Segment Start: EXERCISE DATA

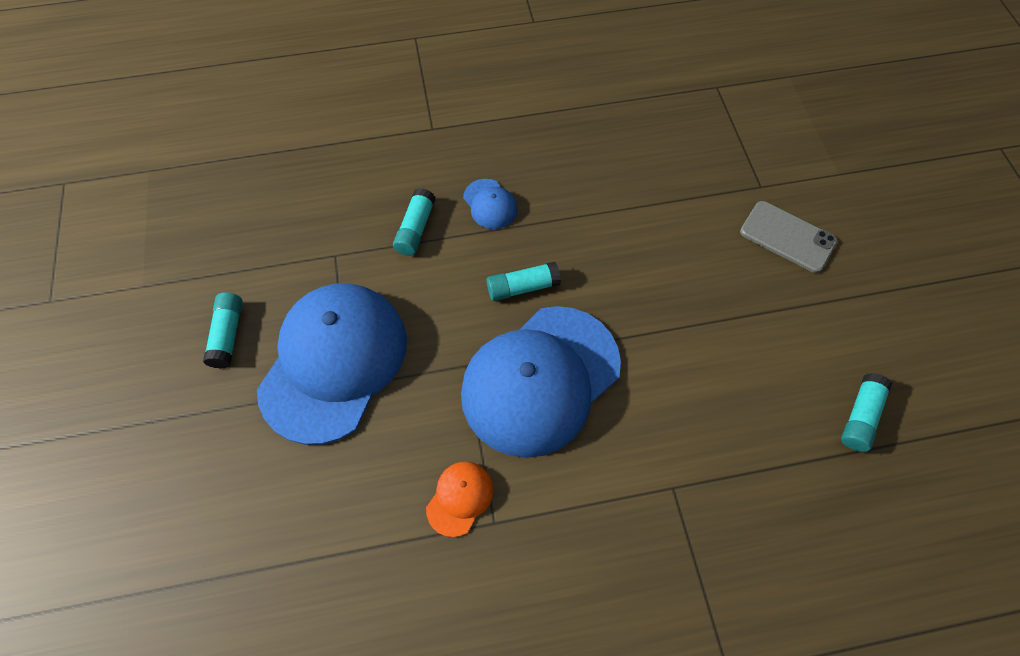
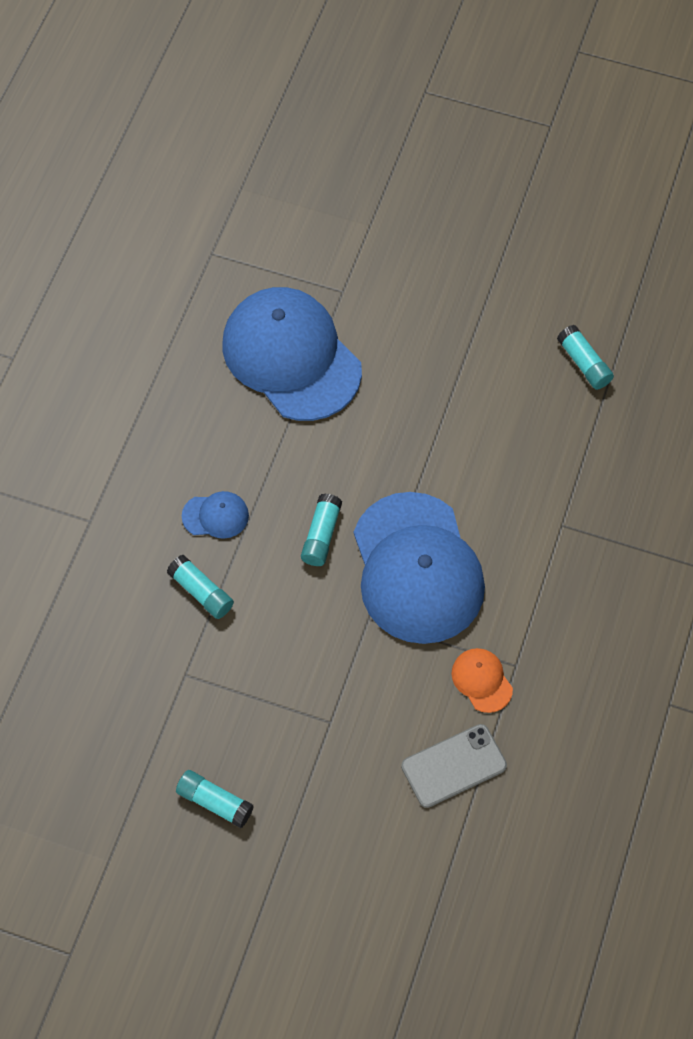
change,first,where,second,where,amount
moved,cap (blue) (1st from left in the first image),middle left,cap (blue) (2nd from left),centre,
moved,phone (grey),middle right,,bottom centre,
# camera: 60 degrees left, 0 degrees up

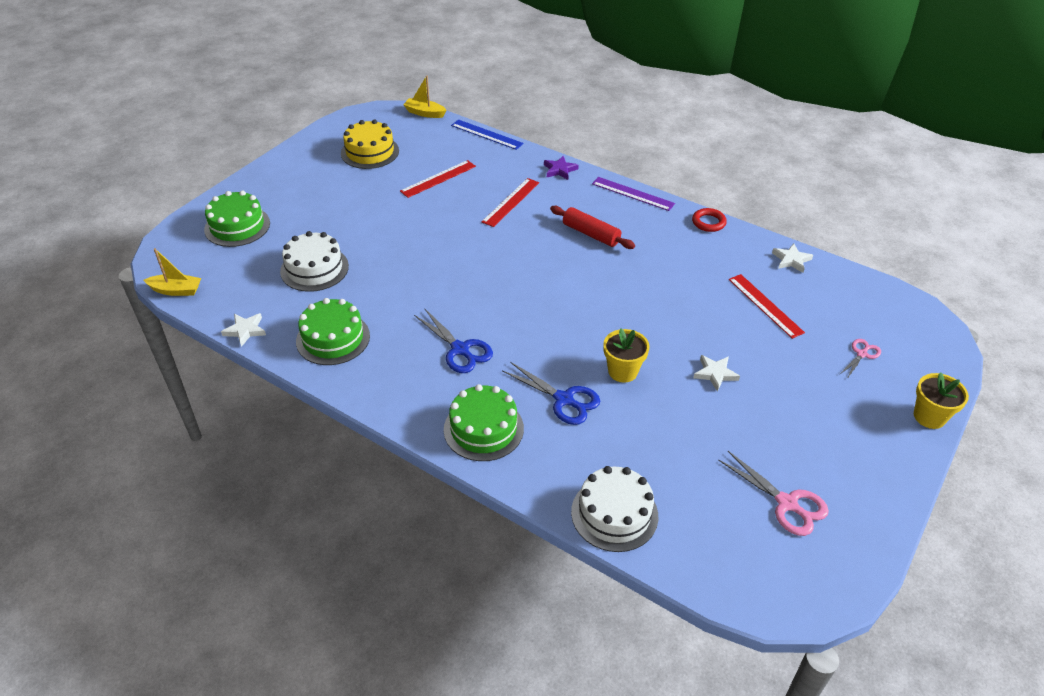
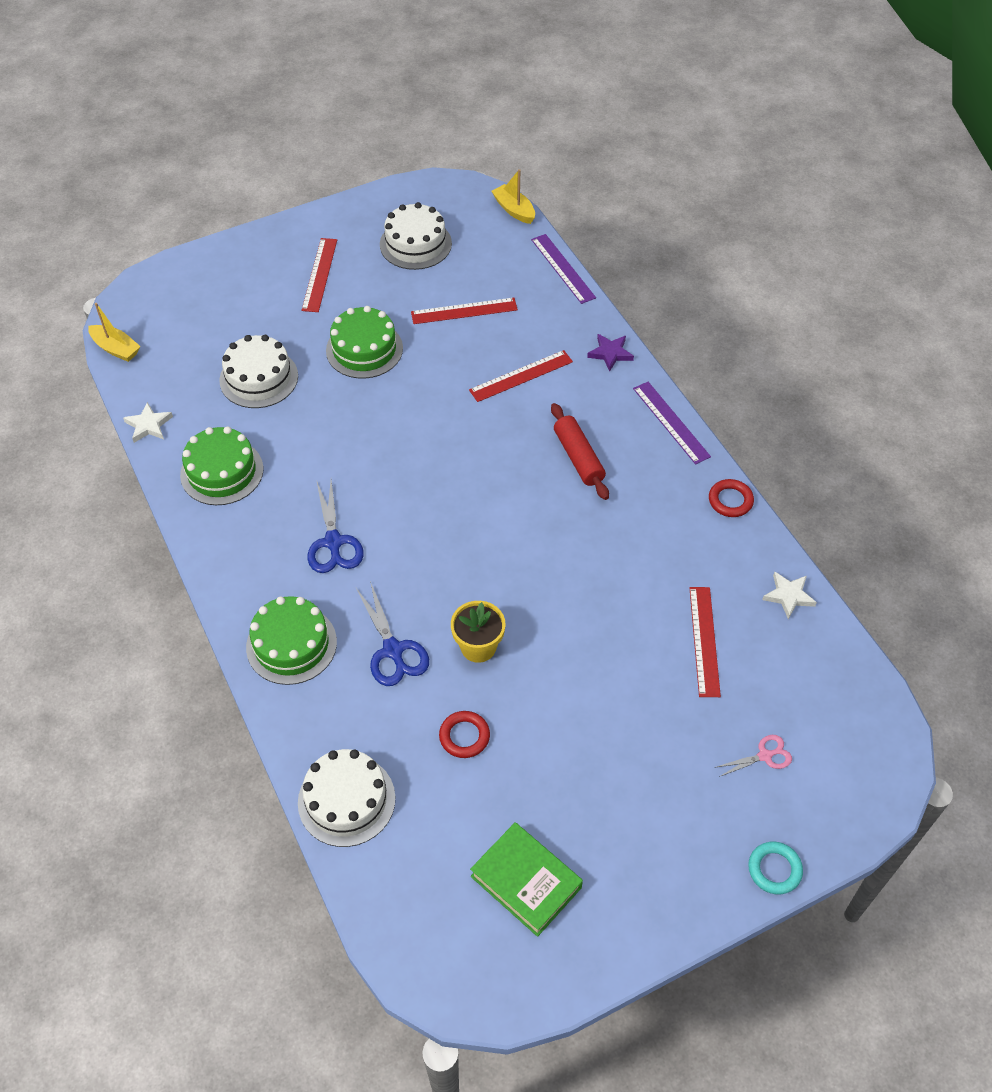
change,first,where,second,where,amount
moved,cake (green) (1st from left in the first image),top left,cake (green) (3rd from left),top centre,
recoloured,cake (yellow),top centre,cake (white) (3rd from left),top centre,
recoloured,ruler (blue),top centre,ruler (purple) (1st from left),top centre,
removed,star (white) (2nd from left),middle right,,,
replaced,scissors (pink) (1st from left),bottom right,book (green),bottom centre,
replaced,flower pot (yellow) (2nd from left),middle right,ring (turquoise),bottom right,
added,,,ruler (red) (1st from left),top left,
added,,,ring (red) (1st from left),bottom centre,
# camera: 30 degrees right, 10 degrees up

Segment End: EXERCISE DATA

* [TASK TO COMPLETE]:
Please repeat, with no pictures, each line from the start of the records above through the line with "moved,phone (grey),middle right,,bottom", inclusive, and only those.

* [TASK RESPONSE]:
change,first,where,second,where,amount
moved,cap (blue) (1st from left in the first image),middle left,cap (blue) (2nd from left),centre,
moved,phone (grey),middle right,,bottom centre,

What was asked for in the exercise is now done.